■ What this task involves:
Filter the records below, keeping only lines with the string "pink".

Object state comparisons:
--------------------------------------------------
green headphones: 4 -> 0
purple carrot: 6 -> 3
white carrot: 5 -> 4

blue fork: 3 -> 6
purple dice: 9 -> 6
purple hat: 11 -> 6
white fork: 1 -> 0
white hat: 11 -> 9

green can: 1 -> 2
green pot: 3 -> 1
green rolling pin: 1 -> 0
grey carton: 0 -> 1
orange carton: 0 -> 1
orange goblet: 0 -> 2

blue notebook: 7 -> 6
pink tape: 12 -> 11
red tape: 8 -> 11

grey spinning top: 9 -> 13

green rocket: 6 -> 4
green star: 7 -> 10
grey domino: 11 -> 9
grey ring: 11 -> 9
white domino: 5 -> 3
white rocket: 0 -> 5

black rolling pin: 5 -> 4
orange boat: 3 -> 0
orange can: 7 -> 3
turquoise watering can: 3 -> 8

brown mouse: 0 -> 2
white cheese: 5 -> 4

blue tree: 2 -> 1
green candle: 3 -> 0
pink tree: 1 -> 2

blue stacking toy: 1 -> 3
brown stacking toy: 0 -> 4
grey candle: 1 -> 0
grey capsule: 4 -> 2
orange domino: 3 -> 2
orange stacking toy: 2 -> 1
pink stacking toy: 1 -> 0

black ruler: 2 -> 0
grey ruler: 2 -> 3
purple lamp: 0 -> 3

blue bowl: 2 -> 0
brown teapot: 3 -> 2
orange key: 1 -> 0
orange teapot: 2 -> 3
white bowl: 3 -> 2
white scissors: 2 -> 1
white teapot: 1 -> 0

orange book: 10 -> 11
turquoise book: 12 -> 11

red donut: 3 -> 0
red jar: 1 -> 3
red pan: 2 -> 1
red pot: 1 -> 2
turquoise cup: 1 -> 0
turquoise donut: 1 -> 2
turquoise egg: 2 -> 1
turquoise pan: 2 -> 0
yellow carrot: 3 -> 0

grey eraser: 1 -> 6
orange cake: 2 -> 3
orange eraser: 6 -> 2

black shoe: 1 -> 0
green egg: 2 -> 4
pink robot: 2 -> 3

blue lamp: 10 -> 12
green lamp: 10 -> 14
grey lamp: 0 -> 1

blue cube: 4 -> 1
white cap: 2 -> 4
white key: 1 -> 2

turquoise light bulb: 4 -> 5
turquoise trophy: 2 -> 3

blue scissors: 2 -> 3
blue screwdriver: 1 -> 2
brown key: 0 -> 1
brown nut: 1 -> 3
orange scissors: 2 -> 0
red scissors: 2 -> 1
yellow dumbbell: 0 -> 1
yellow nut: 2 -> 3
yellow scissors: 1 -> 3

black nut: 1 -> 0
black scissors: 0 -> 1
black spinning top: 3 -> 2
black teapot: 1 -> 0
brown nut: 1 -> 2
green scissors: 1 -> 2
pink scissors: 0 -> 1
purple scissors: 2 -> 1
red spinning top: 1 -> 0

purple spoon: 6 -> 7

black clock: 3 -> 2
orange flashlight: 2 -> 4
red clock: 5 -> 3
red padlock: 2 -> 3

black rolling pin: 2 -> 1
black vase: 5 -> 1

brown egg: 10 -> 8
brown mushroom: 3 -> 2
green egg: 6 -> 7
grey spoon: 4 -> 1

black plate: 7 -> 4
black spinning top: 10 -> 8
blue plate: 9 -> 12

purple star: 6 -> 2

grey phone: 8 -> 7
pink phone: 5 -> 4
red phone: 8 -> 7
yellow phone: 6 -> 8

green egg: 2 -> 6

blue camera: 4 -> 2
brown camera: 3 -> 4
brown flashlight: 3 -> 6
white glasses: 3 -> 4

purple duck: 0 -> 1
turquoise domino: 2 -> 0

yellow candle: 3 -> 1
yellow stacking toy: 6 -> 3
--------------------------------------------------
■ Answer to this problem:
pink tape: 12 -> 11
pink tree: 1 -> 2
pink stacking toy: 1 -> 0
pink robot: 2 -> 3
pink scissors: 0 -> 1
pink phone: 5 -> 4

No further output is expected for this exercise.